Exercise directions:
Scan the entries below for "yellow" and copy each line that holds it.

Extracted material:
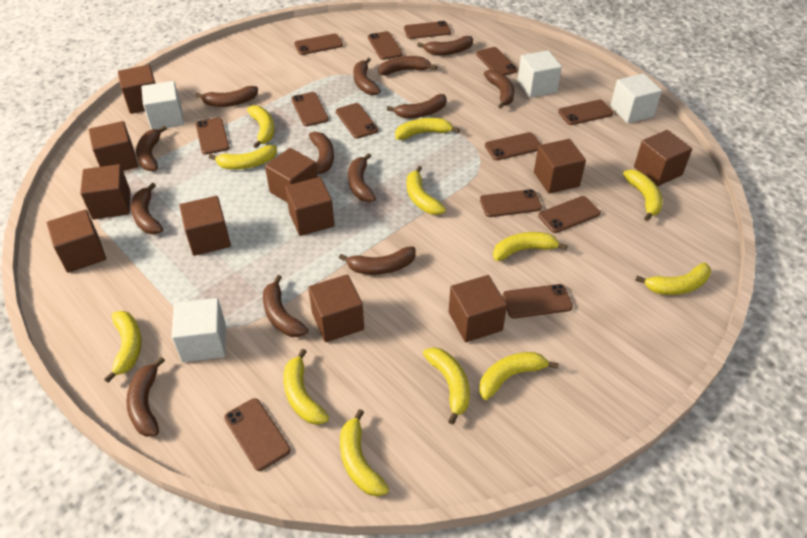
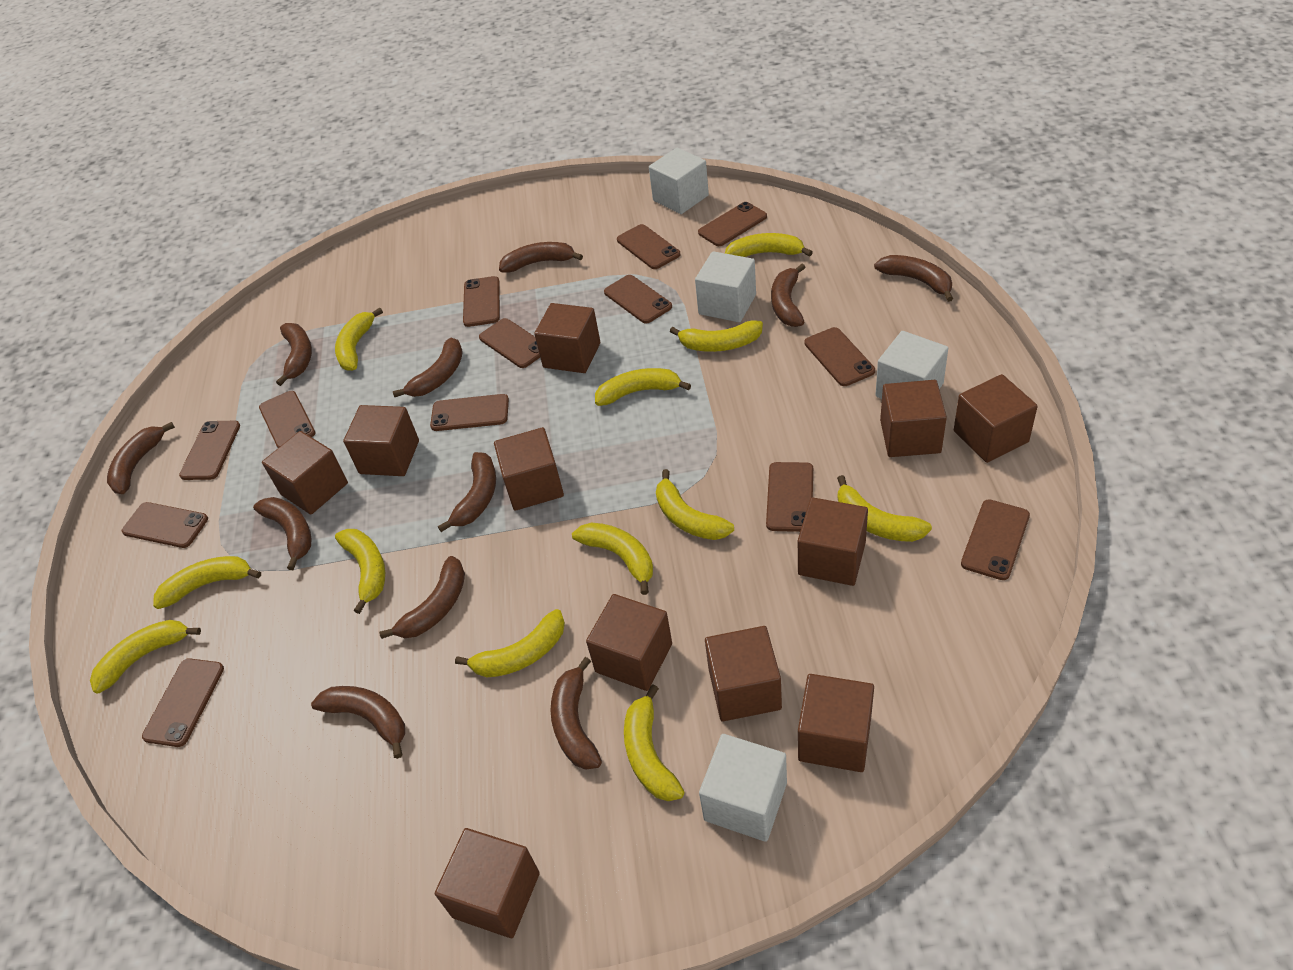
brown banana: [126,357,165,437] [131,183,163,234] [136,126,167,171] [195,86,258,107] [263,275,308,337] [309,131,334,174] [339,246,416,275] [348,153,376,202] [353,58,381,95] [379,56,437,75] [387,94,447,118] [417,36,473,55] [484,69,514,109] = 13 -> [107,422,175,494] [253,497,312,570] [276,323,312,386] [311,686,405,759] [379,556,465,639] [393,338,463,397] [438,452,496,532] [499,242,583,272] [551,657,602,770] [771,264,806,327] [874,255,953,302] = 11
...
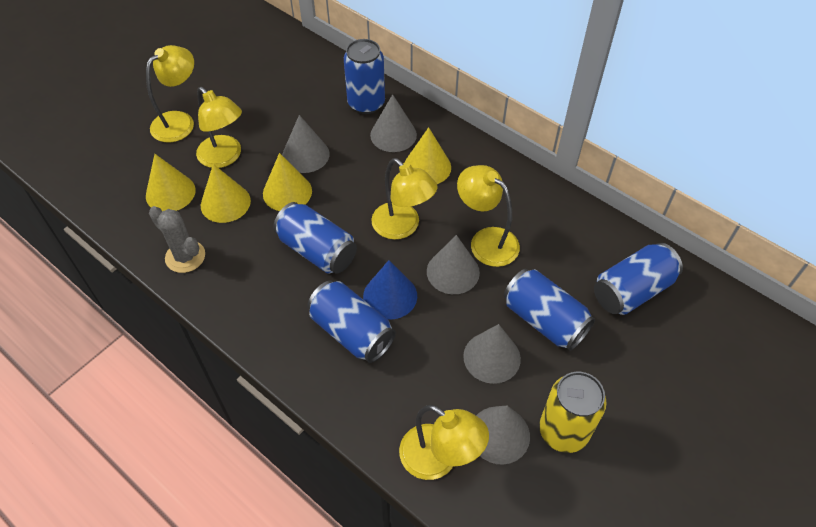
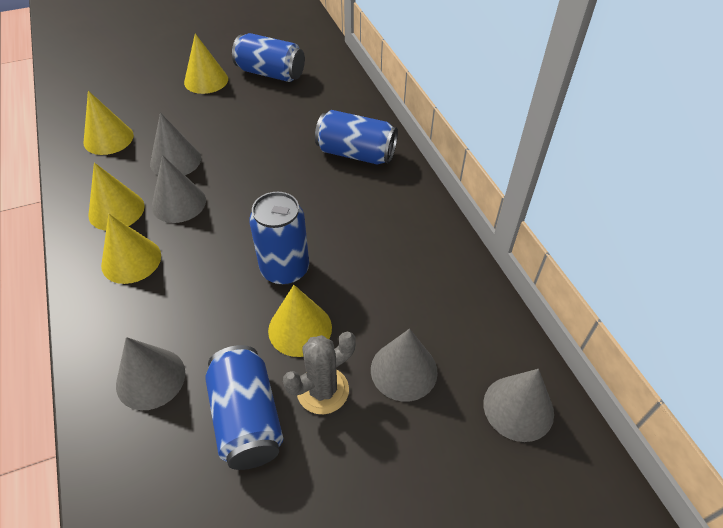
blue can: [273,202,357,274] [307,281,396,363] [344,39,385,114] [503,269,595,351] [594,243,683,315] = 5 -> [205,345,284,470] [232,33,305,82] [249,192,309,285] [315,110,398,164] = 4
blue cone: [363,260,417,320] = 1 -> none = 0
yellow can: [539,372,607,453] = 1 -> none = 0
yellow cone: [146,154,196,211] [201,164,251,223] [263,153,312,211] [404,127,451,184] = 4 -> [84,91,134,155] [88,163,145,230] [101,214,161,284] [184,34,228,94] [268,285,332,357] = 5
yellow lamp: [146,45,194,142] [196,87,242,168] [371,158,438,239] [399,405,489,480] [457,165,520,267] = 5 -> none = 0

Output of the exercise:
yellow can: [539,372,607,453] = 1 -> none = 0
yellow cone: [146,154,196,211] [201,164,251,223] [263,153,312,211] [404,127,451,184] = 4 -> [84,91,134,155] [88,163,145,230] [101,214,161,284] [184,34,228,94] [268,285,332,357] = 5
yellow lamp: [146,45,194,142] [196,87,242,168] [371,158,438,239] [399,405,489,480] [457,165,520,267] = 5 -> none = 0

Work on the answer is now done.